## ABOUT THIS TASK
This exercise asks for an exact copy of every entry below, with pictures omitted.

*** SUPPLIED ENTRIES ***

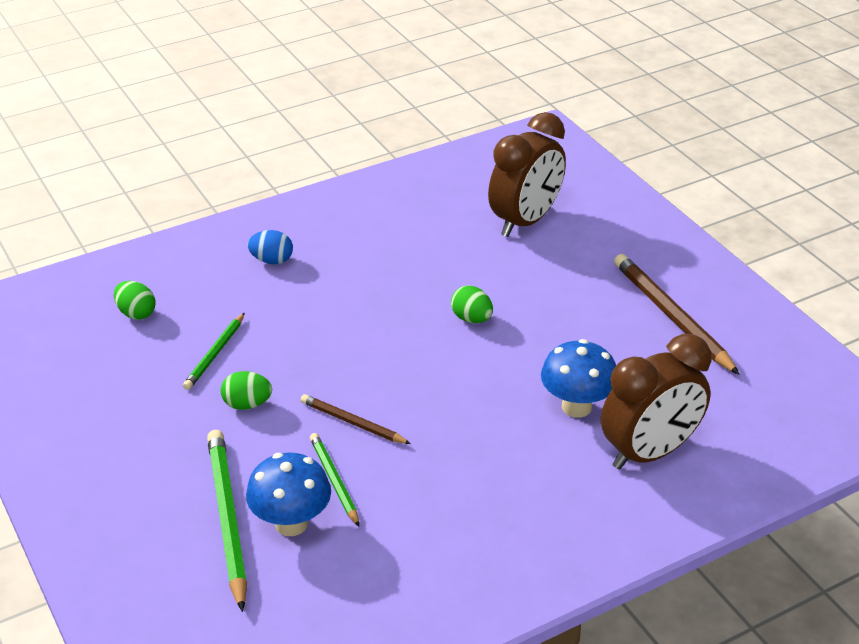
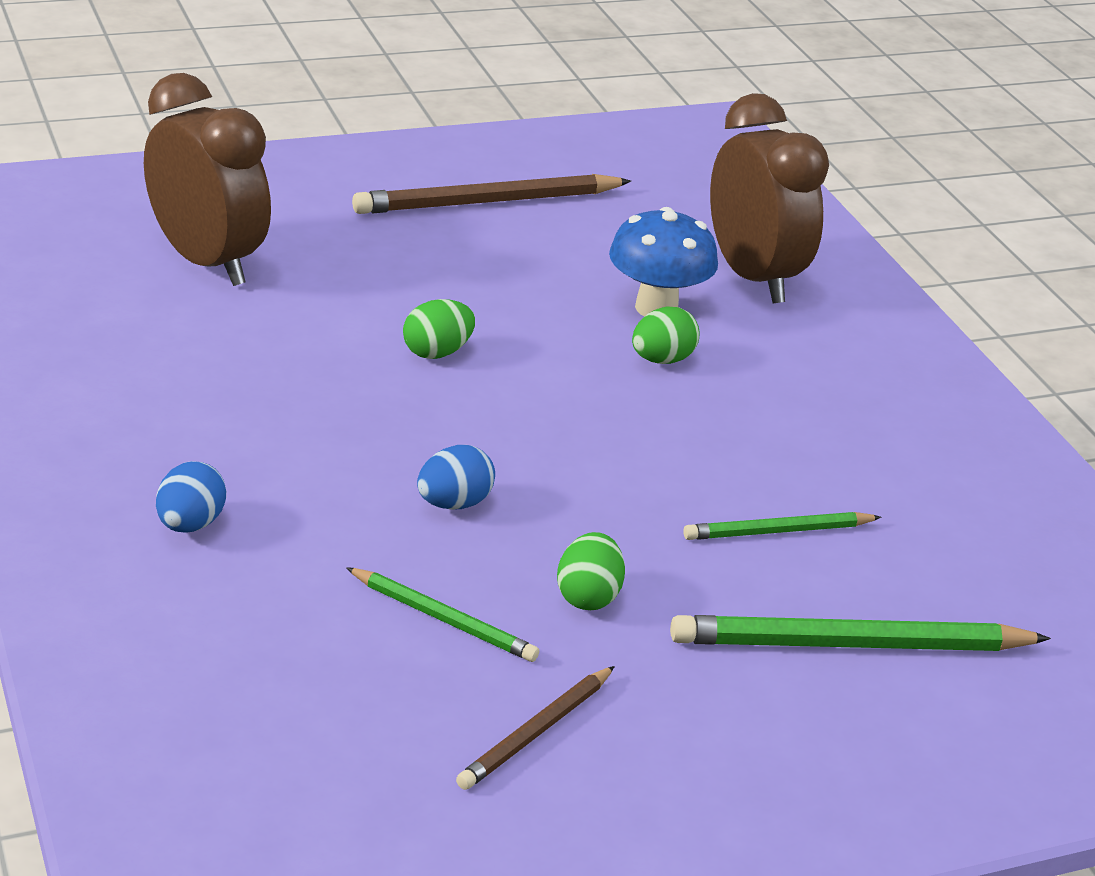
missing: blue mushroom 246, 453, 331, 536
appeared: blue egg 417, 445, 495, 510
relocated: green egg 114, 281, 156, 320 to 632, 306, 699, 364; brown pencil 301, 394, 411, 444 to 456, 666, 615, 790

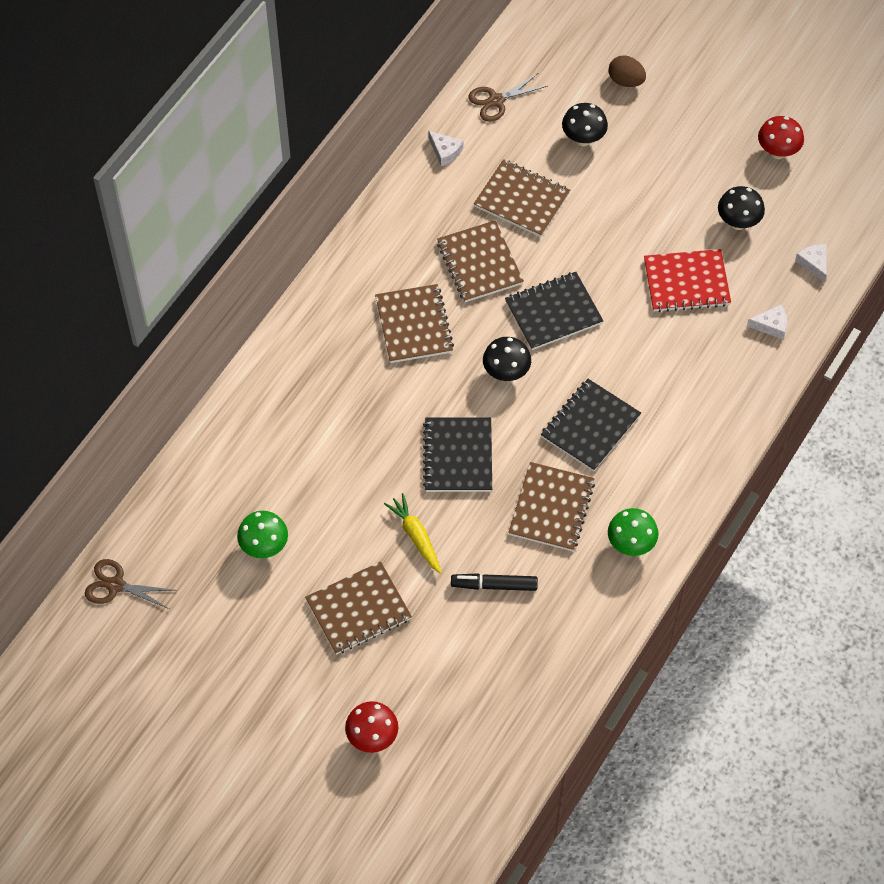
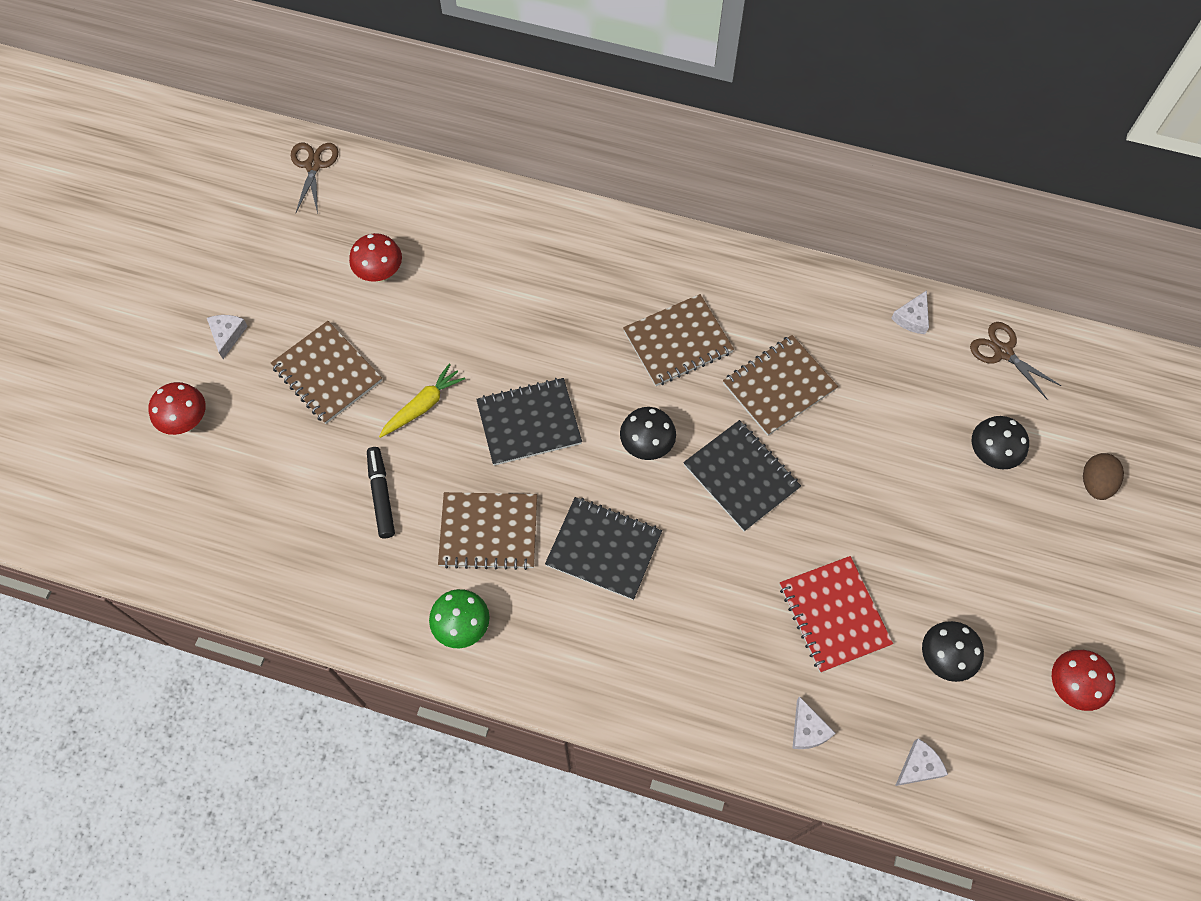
missing: brown notebook 474, 159, 570, 237
appeared: white cheese 207, 315, 248, 359
colour: green mushroom 237, 511, 288, 558 to red mushroom 349, 233, 402, 282

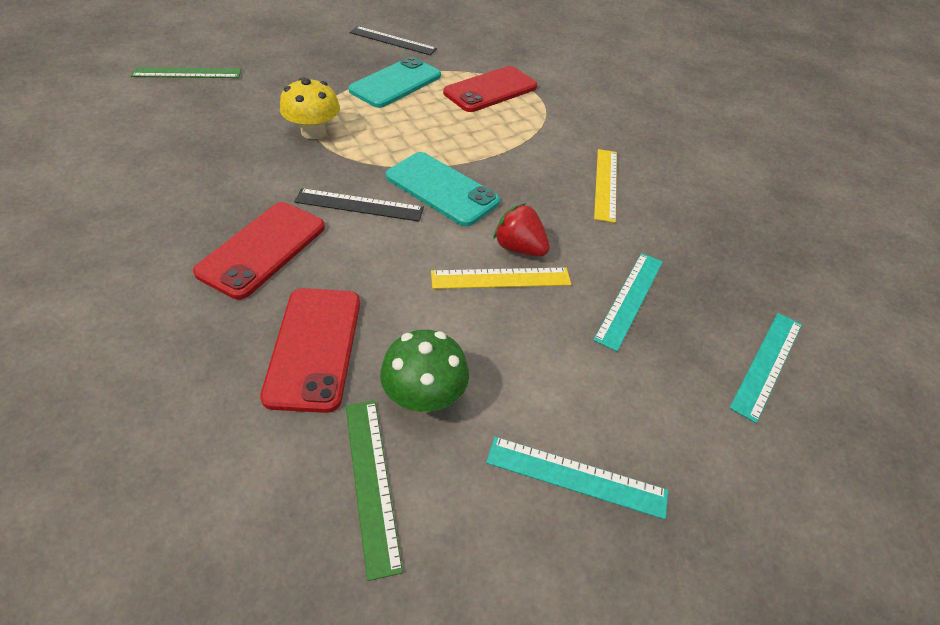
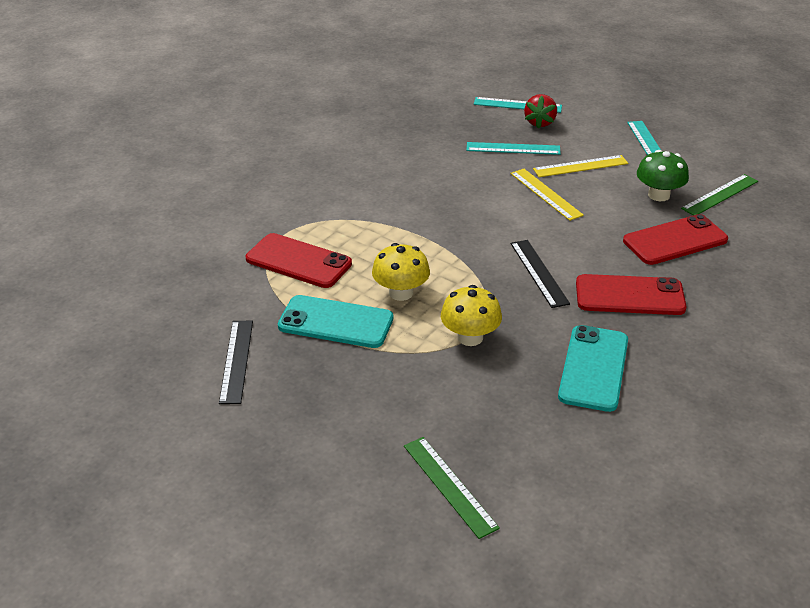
appeared: yellow mushroom 372, 243, 430, 301
relocated: turquoise phone 386, 152, 500, 226 to 558, 325, 628, 412; red strawberry 493, 203, 550, 256 to 524, 94, 557, 129; yellow ruler 594, 149, 617, 223 to 533, 155, 628, 177

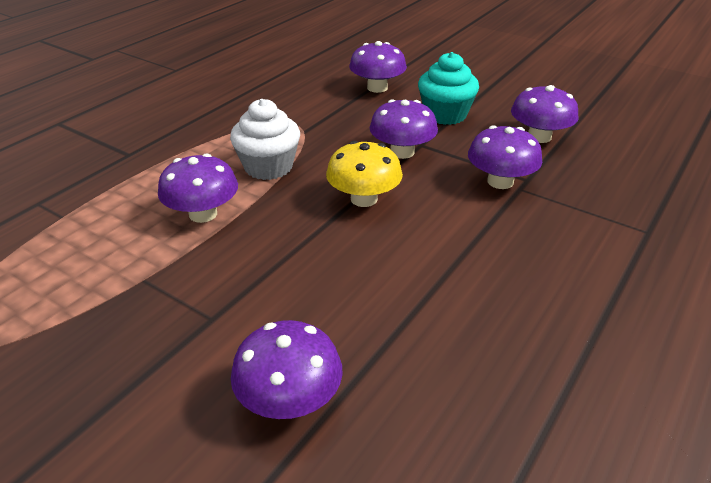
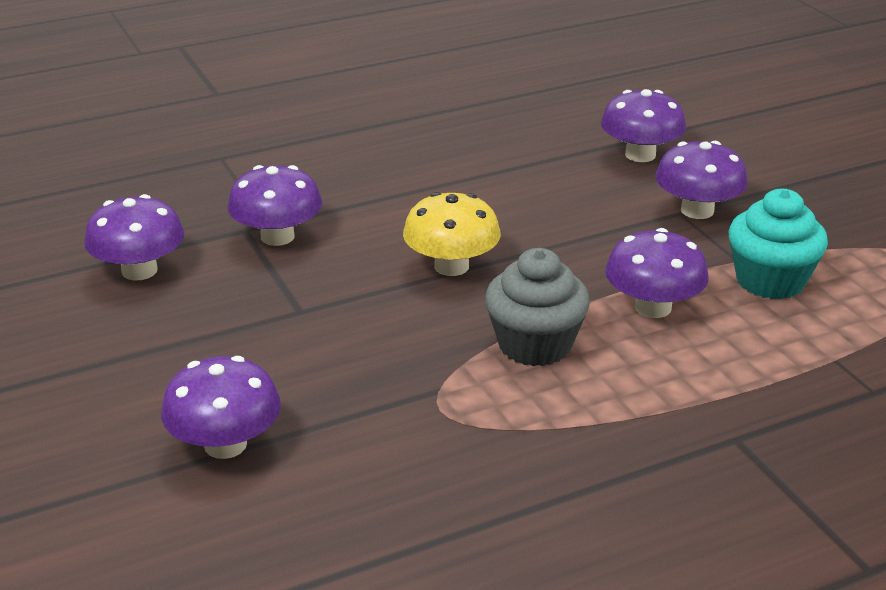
relocated: purple mushroom 369, 99, 438, 159 to 655, 141, 748, 219; turquoise cupcake 418, 52, 479, 125 to 728, 189, 828, 299
colour: white cupcake 230, 99, 300, 180 to grey cupcake 485, 248, 590, 366

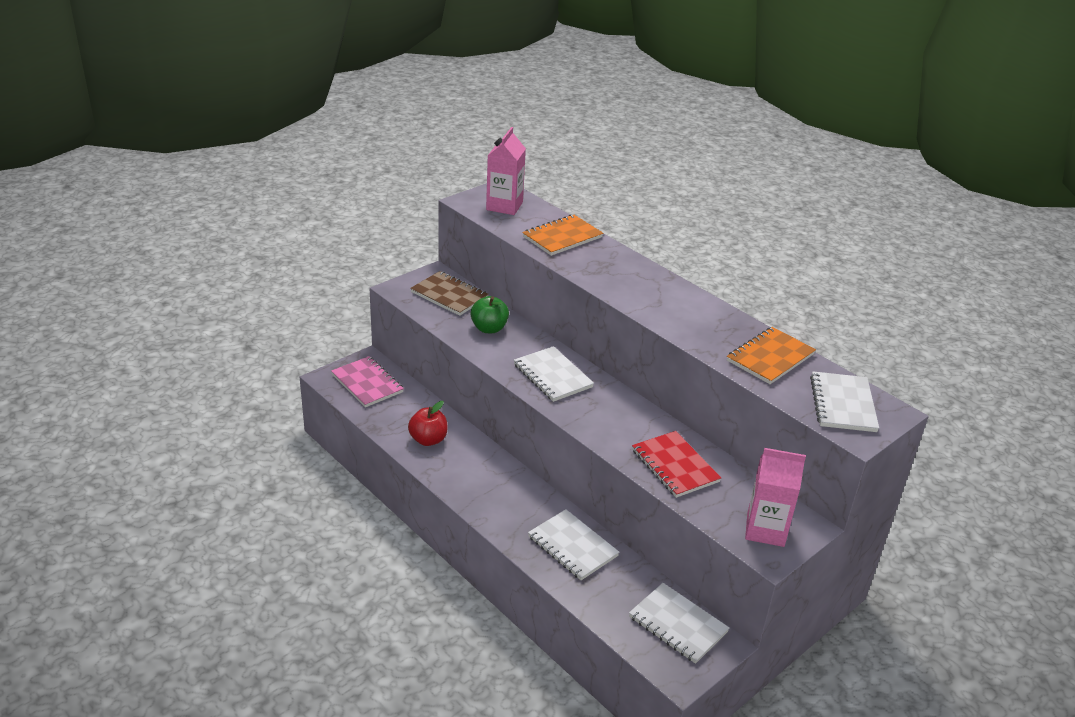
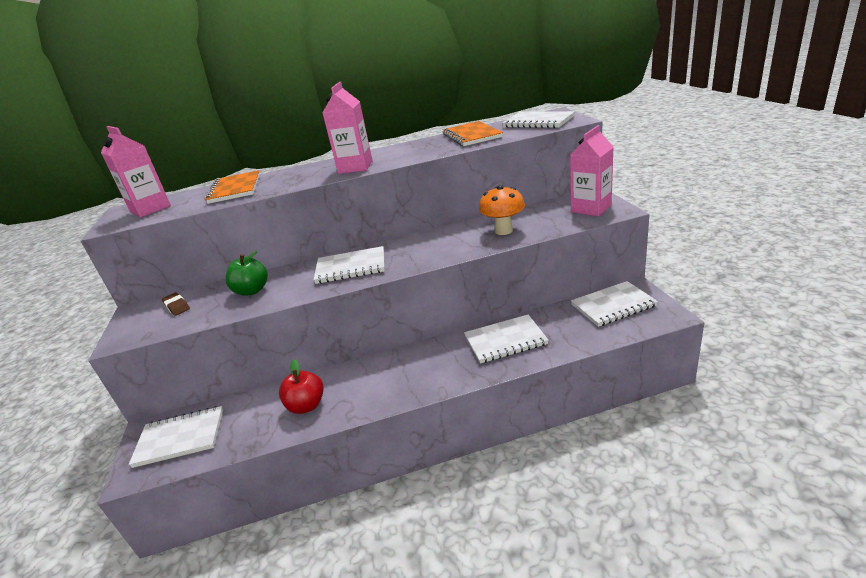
appeared: pink carton 322, 82, 373, 174
exchanged: brown notebook 410, 271, 489, 316 to brown eraser 162, 292, 190, 316; red notebook 632, 431, 721, 498 to orange mushroom 479, 185, 525, 235
colour: pink notebook 331, 356, 404, 407 to white notebook 129, 406, 223, 468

*** End of SUPPLIED ENTRIES ***

## RESPONSE AREA
missing: blue mushroom 246, 453, 331, 536
appeared: blue egg 417, 445, 495, 510
relocated: green egg 114, 281, 156, 320 to 632, 306, 699, 364; brown pencil 301, 394, 411, 444 to 456, 666, 615, 790

missing: brown notebook 474, 159, 570, 237
appeared: white cheese 207, 315, 248, 359
colour: green mushroom 237, 511, 288, 558 to red mushroom 349, 233, 402, 282

appeared: yellow mushroom 372, 243, 430, 301
relocated: turquoise phone 386, 152, 500, 226 to 558, 325, 628, 412; red strawberry 493, 203, 550, 256 to 524, 94, 557, 129; yellow ruler 594, 149, 617, 223 to 533, 155, 628, 177

relocated: purple mushroom 369, 99, 438, 159 to 655, 141, 748, 219; turquoise cupcake 418, 52, 479, 125 to 728, 189, 828, 299
colour: white cupcake 230, 99, 300, 180 to grey cupcake 485, 248, 590, 366

appeared: pink carton 322, 82, 373, 174
exchanged: brown notebook 410, 271, 489, 316 to brown eraser 162, 292, 190, 316; red notebook 632, 431, 721, 498 to orange mushroom 479, 185, 525, 235
colour: pink notebook 331, 356, 404, 407 to white notebook 129, 406, 223, 468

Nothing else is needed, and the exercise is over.